Show the lines below that contain the string "right".

(Collected data)
• • • • •
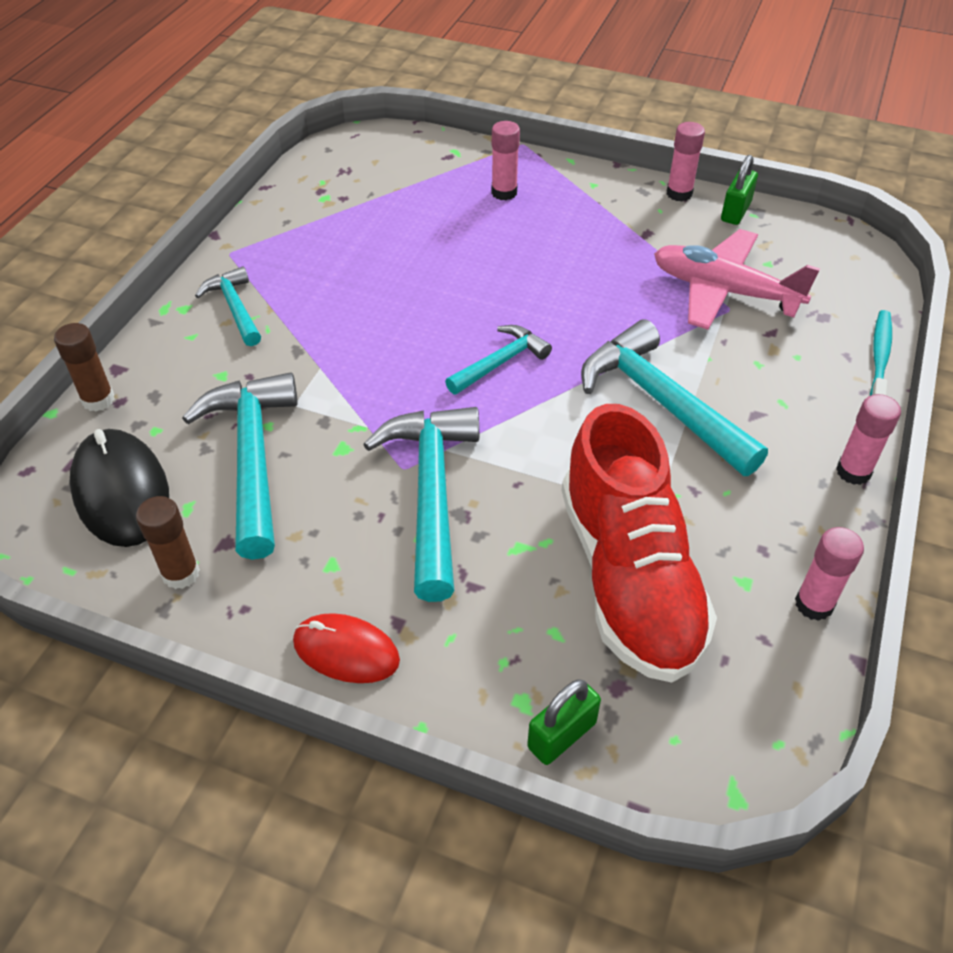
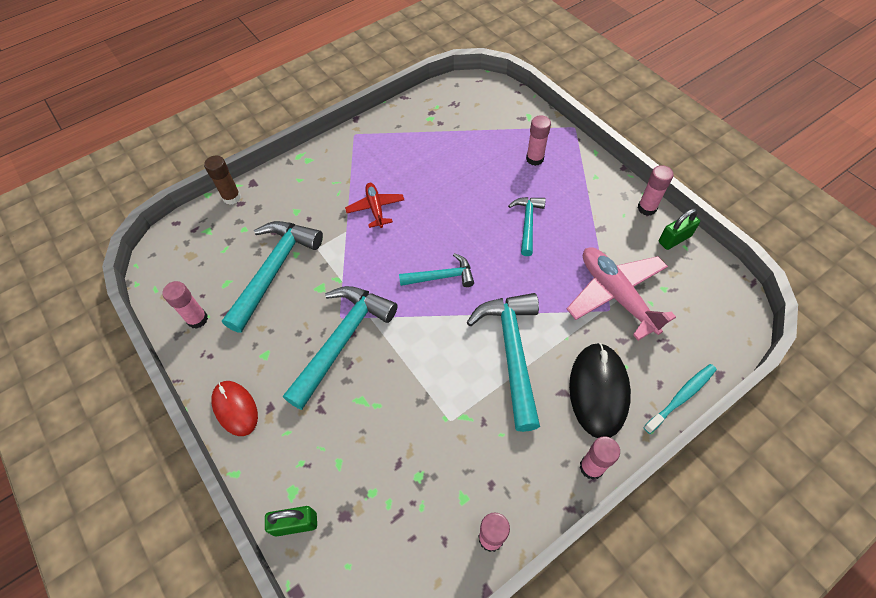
camera: 35 degrees right, 10 degrees up
(121, 491) = (205, 257): black mouse -> black mouse (598, 390)
(181, 573) = (197, 319): brown glue stick -> pink glue stick
(235, 308) = (332, 172): turquoise hammer -> turquoise hammer (527, 223)
(340, 325) = (375, 208): none -> red plane
(629, 577) = (402, 454): red shoe -> none

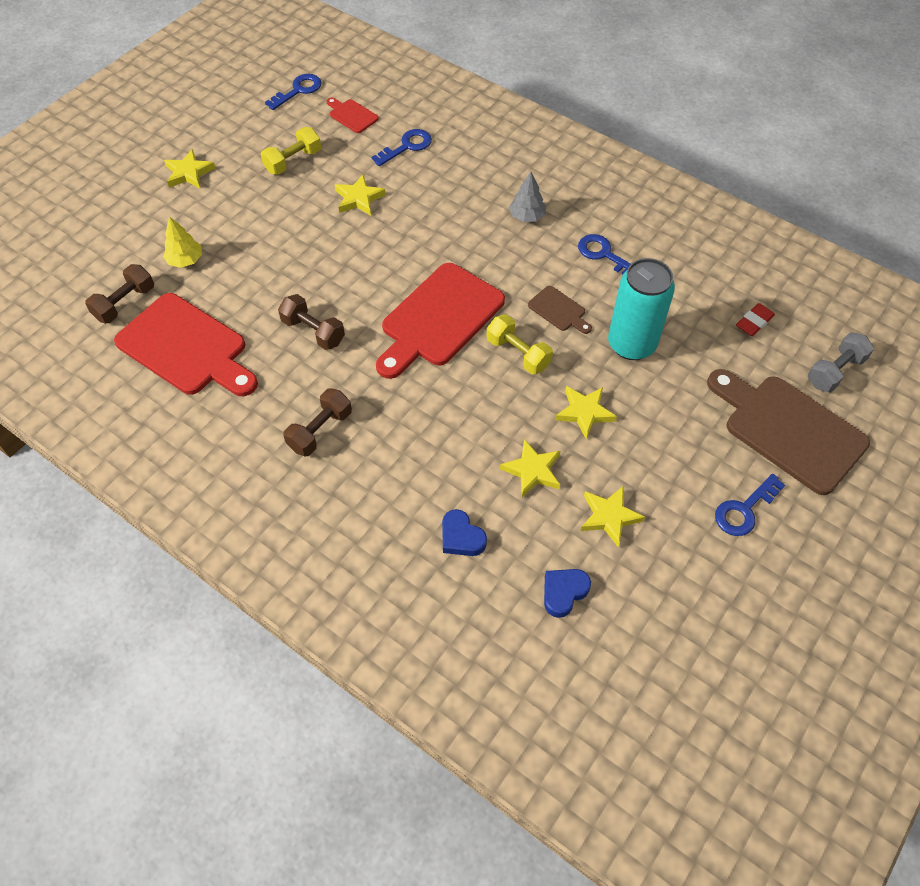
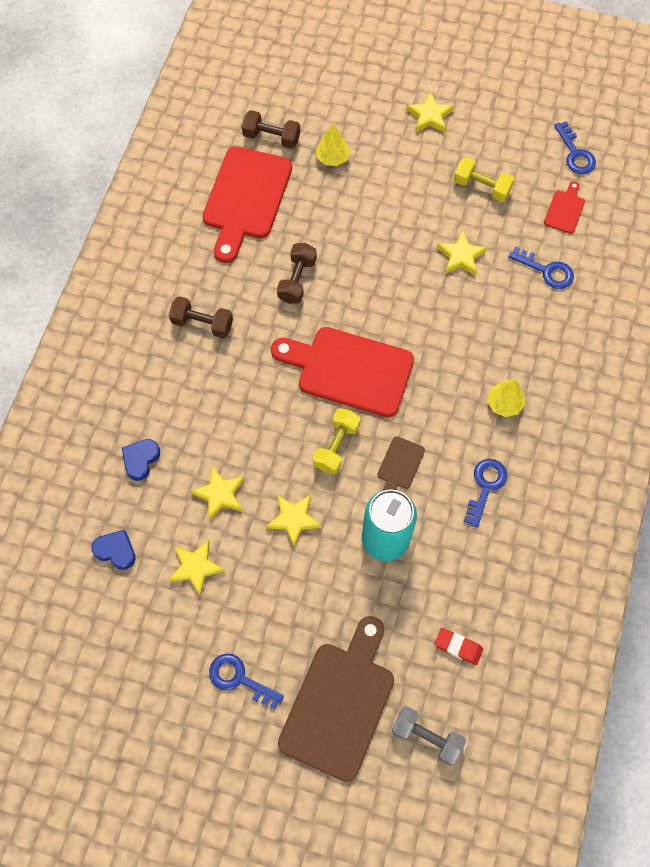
camera: 70 degrees right, 10 degrees up
(298, 90) = (575, 154): blue key -> blue key turned 45 degrees clockwise
(527, 216) = (504, 403): grey tree -> yellow tree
• • • • •
Result:
camera: 35 degrees right, 10 degrees up
camera: 70 degrees right, 10 degrees up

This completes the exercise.